- _TASK ITEM_
At the line containing "camera: 10 degrees left, 10 degrees up", begin repeating lines exactly, and stop only after the final line of the records below.
******************************
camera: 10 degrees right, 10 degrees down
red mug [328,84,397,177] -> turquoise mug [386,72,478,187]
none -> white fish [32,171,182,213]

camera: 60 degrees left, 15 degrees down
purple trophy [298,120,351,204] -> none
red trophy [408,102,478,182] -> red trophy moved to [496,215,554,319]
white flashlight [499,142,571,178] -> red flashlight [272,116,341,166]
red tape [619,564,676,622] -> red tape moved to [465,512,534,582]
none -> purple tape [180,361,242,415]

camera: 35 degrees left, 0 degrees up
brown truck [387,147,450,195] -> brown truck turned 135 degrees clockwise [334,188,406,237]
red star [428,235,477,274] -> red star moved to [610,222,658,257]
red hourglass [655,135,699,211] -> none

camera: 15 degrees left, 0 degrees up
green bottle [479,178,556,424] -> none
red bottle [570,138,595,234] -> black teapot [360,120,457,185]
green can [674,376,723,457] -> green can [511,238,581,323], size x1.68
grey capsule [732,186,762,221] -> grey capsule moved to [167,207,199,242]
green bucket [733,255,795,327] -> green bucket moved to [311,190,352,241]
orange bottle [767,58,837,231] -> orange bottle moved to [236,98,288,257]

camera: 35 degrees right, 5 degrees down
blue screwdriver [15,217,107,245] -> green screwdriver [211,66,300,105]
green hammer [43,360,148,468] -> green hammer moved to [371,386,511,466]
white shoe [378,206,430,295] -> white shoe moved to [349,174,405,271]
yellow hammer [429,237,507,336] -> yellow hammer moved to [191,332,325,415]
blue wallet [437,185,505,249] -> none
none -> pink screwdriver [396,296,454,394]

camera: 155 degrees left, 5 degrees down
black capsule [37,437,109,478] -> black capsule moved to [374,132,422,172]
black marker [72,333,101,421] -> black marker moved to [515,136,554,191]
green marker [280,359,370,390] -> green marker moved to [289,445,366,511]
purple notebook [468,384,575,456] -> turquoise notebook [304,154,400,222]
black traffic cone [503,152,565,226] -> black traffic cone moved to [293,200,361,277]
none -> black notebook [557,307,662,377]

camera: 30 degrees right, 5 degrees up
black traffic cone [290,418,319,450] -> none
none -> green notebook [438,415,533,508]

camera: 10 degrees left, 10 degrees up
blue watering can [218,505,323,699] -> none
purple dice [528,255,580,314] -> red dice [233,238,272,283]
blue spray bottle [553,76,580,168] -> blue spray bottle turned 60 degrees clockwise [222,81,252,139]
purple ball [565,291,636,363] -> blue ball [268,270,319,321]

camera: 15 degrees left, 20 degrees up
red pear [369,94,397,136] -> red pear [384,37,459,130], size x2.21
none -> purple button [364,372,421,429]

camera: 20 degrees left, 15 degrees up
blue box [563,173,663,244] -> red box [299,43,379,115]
******************************
- _ANSWER TO THE PROBLEM_
camera: 10 degrees left, 10 degrees up
blue watering can [218,505,323,699] -> none
purple dice [528,255,580,314] -> red dice [233,238,272,283]
blue spray bottle [553,76,580,168] -> blue spray bottle turned 60 degrees clockwise [222,81,252,139]
purple ball [565,291,636,363] -> blue ball [268,270,319,321]

camera: 15 degrees left, 20 degrees up
red pear [369,94,397,136] -> red pear [384,37,459,130], size x2.21
none -> purple button [364,372,421,429]

camera: 20 degrees left, 15 degrees up
blue box [563,173,663,244] -> red box [299,43,379,115]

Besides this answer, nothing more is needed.